DATA FOR PROCESSING →
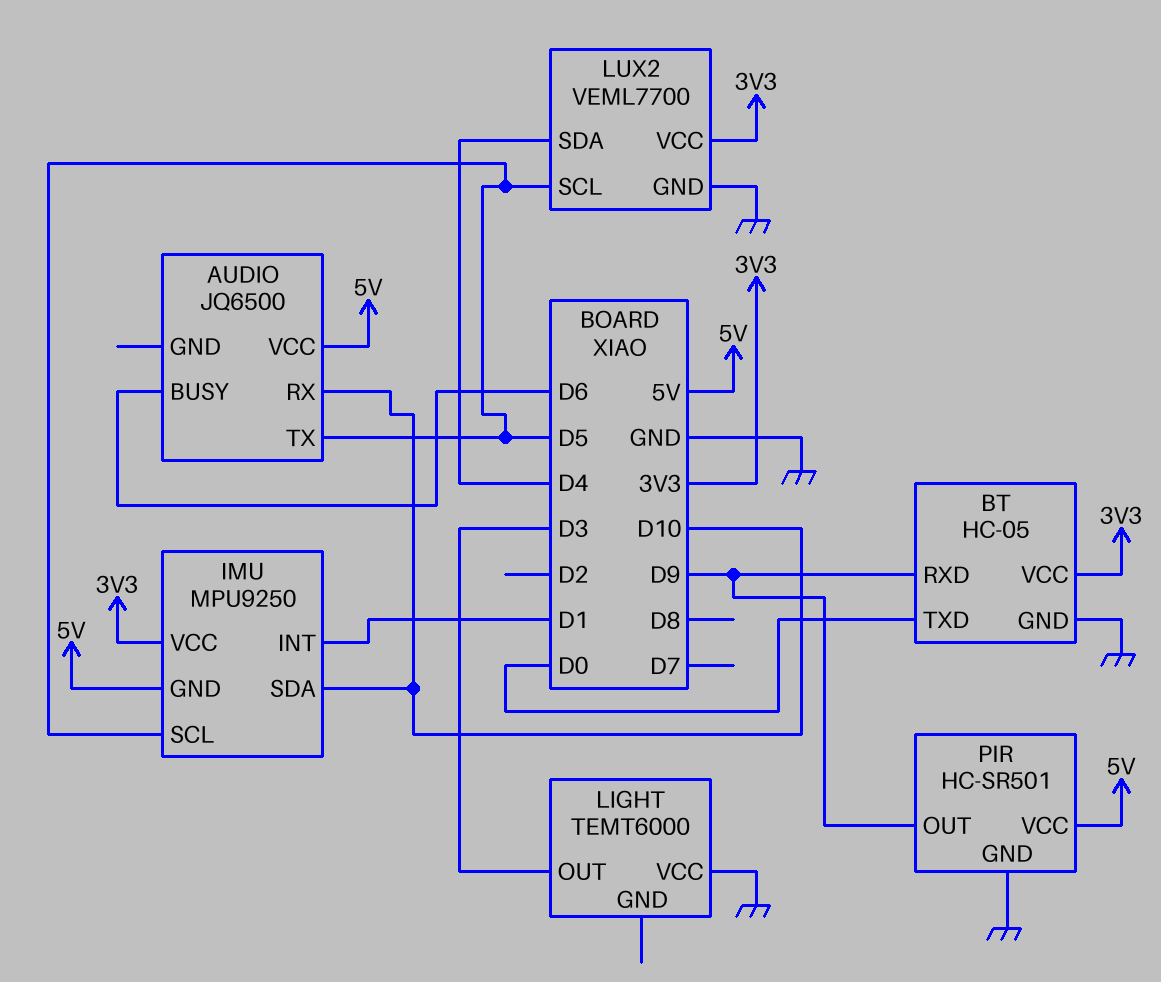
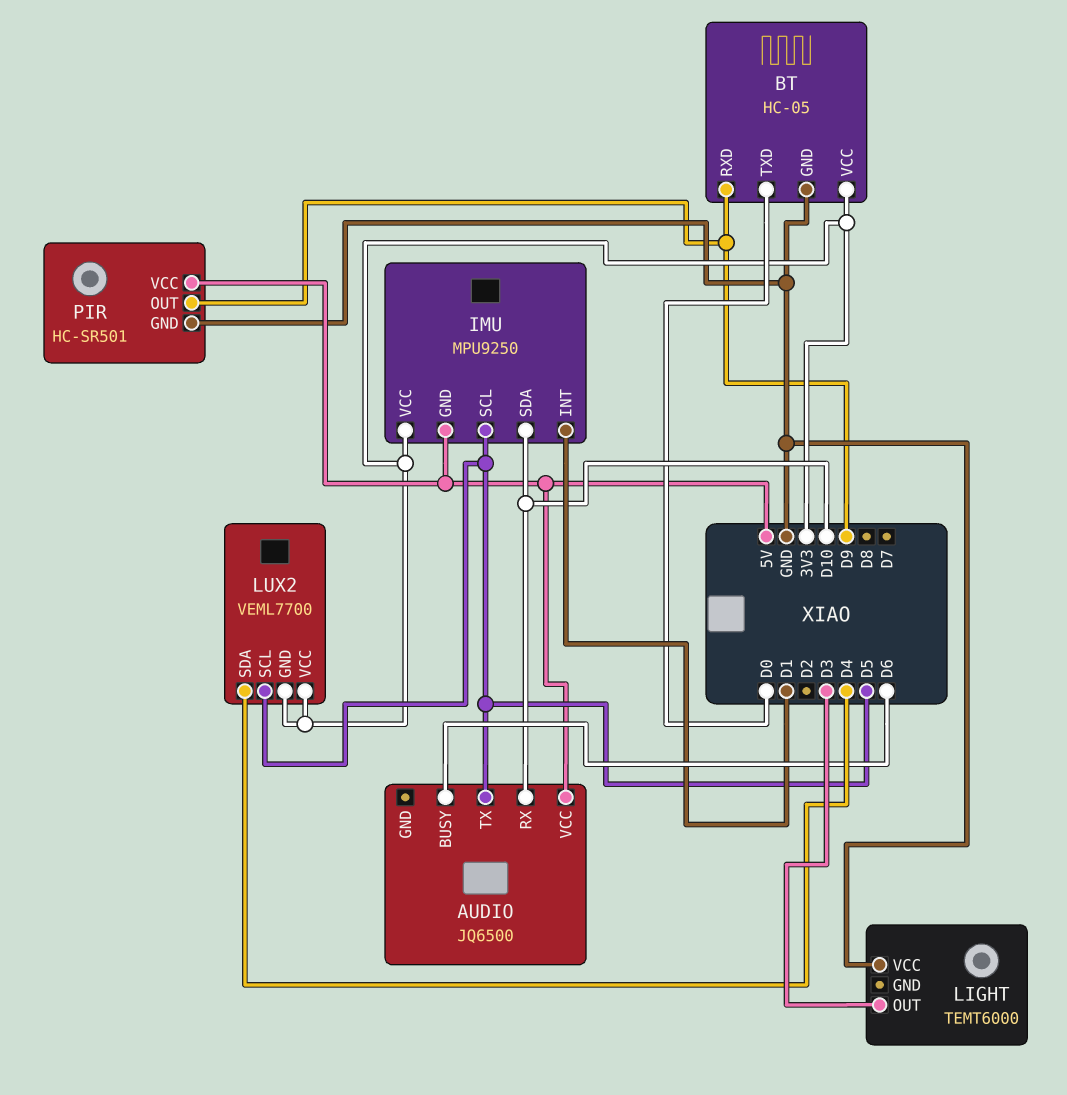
LUX2 pin GND: GND -> 3V3

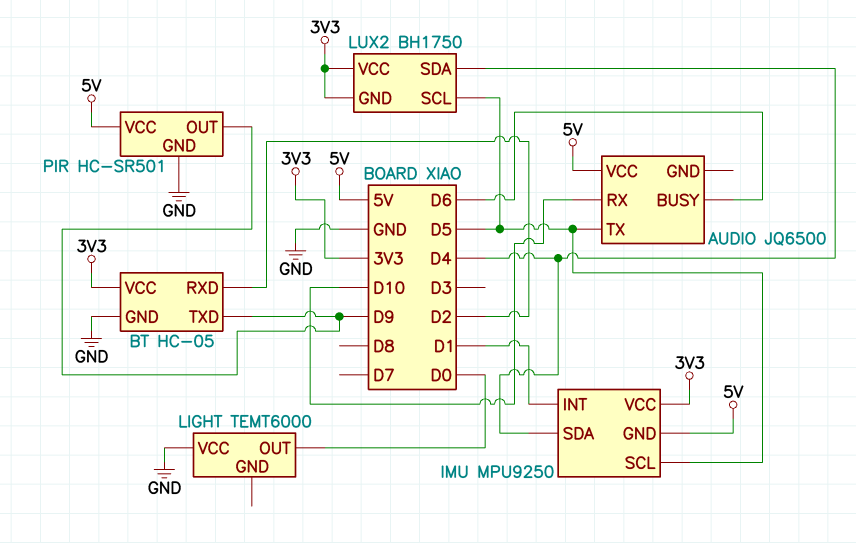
BT pin RXD: D9 -> D2
BT pin TXD: D0 -> D9
IMU pin SDA: D10 -> D4
LIGHT pin OUT: D3 -> D0
LUX2: VEML7700 -> BH1750

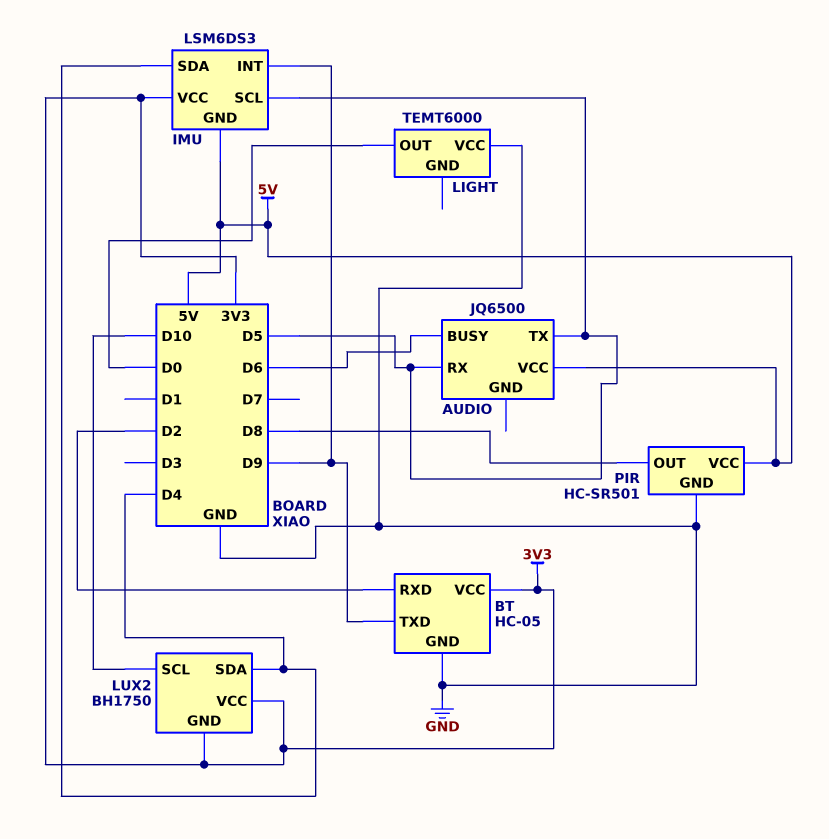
AUDIO pin RX: D10 -> D5
IMU: MPU9250 -> LSM6DS3
IMU pin INT: D1 -> D9
LUX2 pin SCL: D5 -> D10
PIR pin OUT: D9 -> D8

EXERCISE OBJECTIVE →
Print the line containing "IMU pin INT: D1 -> D9" and every line after it to the end of the records above, exactly as written, and nothing else.

SOLUTION BELOW →
IMU pin INT: D1 -> D9
LUX2 pin SCL: D5 -> D10
PIR pin OUT: D9 -> D8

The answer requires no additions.